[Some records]
— BEGIN —

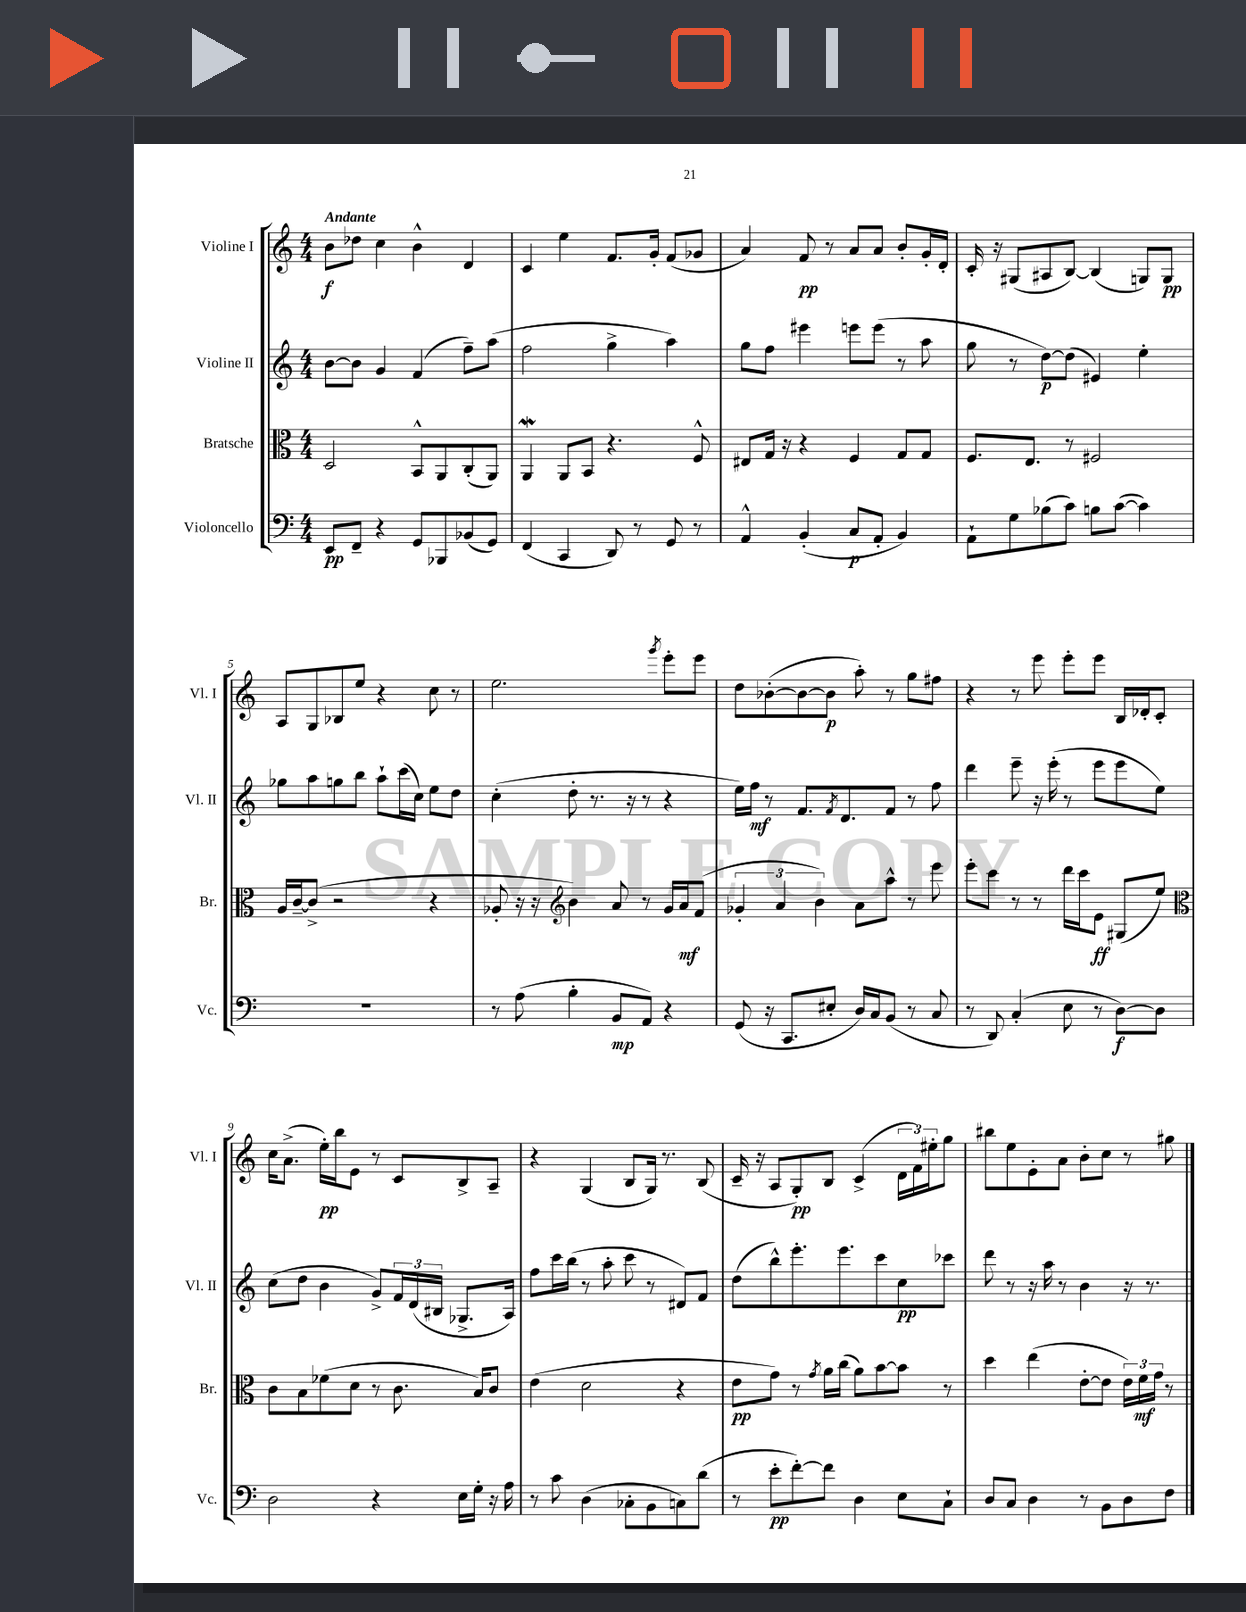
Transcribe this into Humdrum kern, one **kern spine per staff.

**kern	**kern	**kern	**kern
*staff4	*staff3	*staff2	*staff1
*clefF4	*clefC3	*clefG2	*clefG2
*k[]	*k[]	*k[]	*k[]
*M4/4	*M4/4	*M4/4	*M4/4
8EE	2D	[8b	8b
8FF~	.	8b]	8dd-
4r	.	4g	4cc
8GG	8BB^^	(4f	4b^^
8BBB-	8AA	.	.
(8BB-	(8C'	8ff~)	4d
8GG)	8AA)	(8aa	.
=	=	=	=
(4FF	4AA	2ff	4c
4CC	8AA	.	4ee
.	8BB	.	.
8DD)	4.r	4gg^	8.f
8r	.	.	.
.	.	.	16g'
8GG	.	4aa)	(8f
8r	8F^^	.	8g-
=	=	=	=
4AA^^	8E#	8gg	4a)
.	16G	8ff	.
.	16r	.	.
(4BB'	4r	4eee#	8f
.	.	.	8r
8C	4F	8eee	8a
8AA'	.	(8eee	8a
4BB)	8G	8r	8b'
.	8G	8aa	16g'
.	.	.	16d'
=	=	=	=
8AA`	8.F	8gg	16c'
.	.	.	16r
8G	.	8r	(8G#
.	8.E	.	.
(8B-	.	[8dd)	8A#
8c)	8r	(8dd]	[8B)
8B	2F#	4e#)	(4B]
([8c	.	.	.
4c])	.	4ee'	8G)
.	.	.	8G
=	=	=	=
1r	16A	8gg-	8A
.	[16c~	.	.
.	(8c^]	8aa	8G
.	2r	8gg	8B-
.	.	8bb	8ee
.	.	8aa`	4r
.	.	(16ccc	.
.	.	16cc)	.
.	4r	8ee	8cc
.	.	8dd	8r
=	=	=	=
8r	8A-'	(4cc'	2.ee
(8A	16r	.	.
.	16r	.	.
*	*clefG2	*	*
4B'	4b)	8dd'	.
.	.	8.r	.
8BB	8a	.	.
.	.	16r	.
8AA)	8r	8r	.
.	.	.	8qggg
4r	16g	4r	8eee'
.	16a	.	.
.	(8f	.	8eee
=	=	=	=
(8GG	6g-'	16ee)	8dd
.	.	16ff	.
16r	.	8r	([8b-'
.	6a	.	.
8.CC	.	.	.
.	.	8.f	8b-_
.	6b)	.	.
8E#'	.	.	8b-]
.	.	8qf	.
.	.	8.d	.
16D)	8a	.	8aa')
16C	.	.	.
(8BB	8aa^^	8f	8r
8r	8r	8r	8gg
8C	8eee	8ff	8ff#
=	=	=	=
8r	8eee'	4ddd	4r
8DD)	8ccc	.	.
(4C'	8r	8eee~	8r
.	8r	16r	8eee
.	.	(16eee'	.
8E	16ddd	8r	8eee'
.	16ccc	.	.
8r	8e	8eee	8eee
[8D)	(8G#	8eee	16B
.	.	.	16d-'
8D]	8ee)	8ee)	8c'
=	=	=	=
*	*clefC3	*	*
2D	8c	(8cc	16cc
.	.	.	(8.a^
.	8B	8dd	.
.	(8f-	4b	16ee')
.	.	.	16bb
.	8d	.	8e
4r	8r	8g^)	8r
.	8.c	24f	8c
.	.	(24d	.
.	.	24B#	.
16E	.	8.G-^	8B^
16G'	16B)	.	.
16r	8c	.	8A~
16A	.	16A)	.
=	=	=	=
8r	(4e	8ff	4r
8c	.	16ccc	.
.	.	(16bb	.
(4D	2d	8r	(4G
.	.	8aa'	.
8C-'	.	8ccc	8B
8BB	.	8r	16G)
.	.	.	8.r
8C)	4r	8d#)	.
(8d	.	8f	(8B
=	=	=	=
8r	8e	(8dd	16c~
.	.	.	16r
8e'	8g)	8bb^^)	8A
[8f')	8r	8.eee'	8G')
.	8qg	.	.
8f]	16a	.	8B
.	(16cc	8.eee	.
4D	8a)	.	(4c^
.	[8b	8ccc	.
8E	8b]	8cc	24d
.	.	.	24f)
.	.	.	24ee#'
8C`	8r	8ccc-	8gg
=	=	=	=
8D	4dd	8ddd	8bb#
8C	.	8r	8ee
4D	(4ee	16r	8e'
.	.	16aa	.
.	.	8r	8a
8r	[8e'	4b	8b'
8BB	8e]	.	8cc
8D	24e)	16r	8r
.	24f	.	.
.	.	8.r	.
.	24g	.	.
8F	8r	.	8gg#
==	==	==	==
*-	*-	*-	*-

— END —

▶ SET EXERCISE:
Show every line of the data above that contains the string "kern", treating uppercase and lowercase as different.

▶ ANSWER FOR THE TASK:
Transcribe this into Humdrum kern, one **kern spine per staff.
**kern	**kern	**kern	**kern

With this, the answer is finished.